Copy out the data below word for word, from the line containing "Trace the roads" down to the line containing "road 4 (residential): [(427,451),(304,401)]", both included, and nothing else.

● **Task input**:
================
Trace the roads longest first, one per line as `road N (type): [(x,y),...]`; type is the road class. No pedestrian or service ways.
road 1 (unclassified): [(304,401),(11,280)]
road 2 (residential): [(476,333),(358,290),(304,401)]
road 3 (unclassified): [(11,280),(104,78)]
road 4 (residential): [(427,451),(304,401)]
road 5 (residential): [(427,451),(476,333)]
================
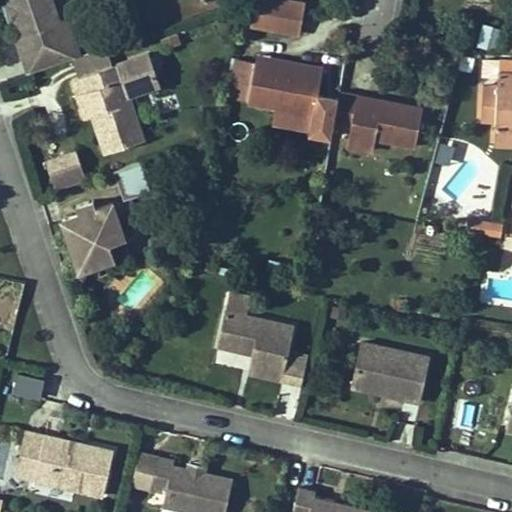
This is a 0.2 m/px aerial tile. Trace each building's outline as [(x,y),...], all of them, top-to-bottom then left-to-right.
================
● **Solution for this problem**:
Trace the roads longest first, one per line as `road N (type): [(x,y),...]`; type is the road class. No pedestrian or service ways.
road 1 (unclassified): [(304,401),(11,280)]
road 2 (residential): [(476,333),(358,290),(304,401)]
road 3 (unclassified): [(11,280),(104,78)]
road 4 (residential): [(427,451),(304,401)]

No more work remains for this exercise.